Exercise goal:
Nothing may be changed. Give the entries below again exactly.

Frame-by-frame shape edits
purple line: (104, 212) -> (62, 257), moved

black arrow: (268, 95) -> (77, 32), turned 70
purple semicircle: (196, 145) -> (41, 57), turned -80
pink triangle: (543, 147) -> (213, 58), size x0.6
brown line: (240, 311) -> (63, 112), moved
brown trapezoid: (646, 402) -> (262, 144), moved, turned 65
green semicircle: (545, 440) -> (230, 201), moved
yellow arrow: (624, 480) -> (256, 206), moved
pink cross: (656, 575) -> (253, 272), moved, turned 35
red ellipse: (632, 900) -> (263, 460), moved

Solution below:
purple line: (104, 212) -> (62, 257), moved

black arrow: (268, 95) -> (77, 32), turned 70
purple semicircle: (196, 145) -> (41, 57), turned -80
pink triangle: (543, 147) -> (213, 58), size x0.6
brown line: (240, 311) -> (63, 112), moved
brown trapezoid: (646, 402) -> (262, 144), moved, turned 65
green semicircle: (545, 440) -> (230, 201), moved
yellow arrow: (624, 480) -> (256, 206), moved
pink cross: (656, 575) -> (253, 272), moved, turned 35
red ellipse: (632, 900) -> (263, 460), moved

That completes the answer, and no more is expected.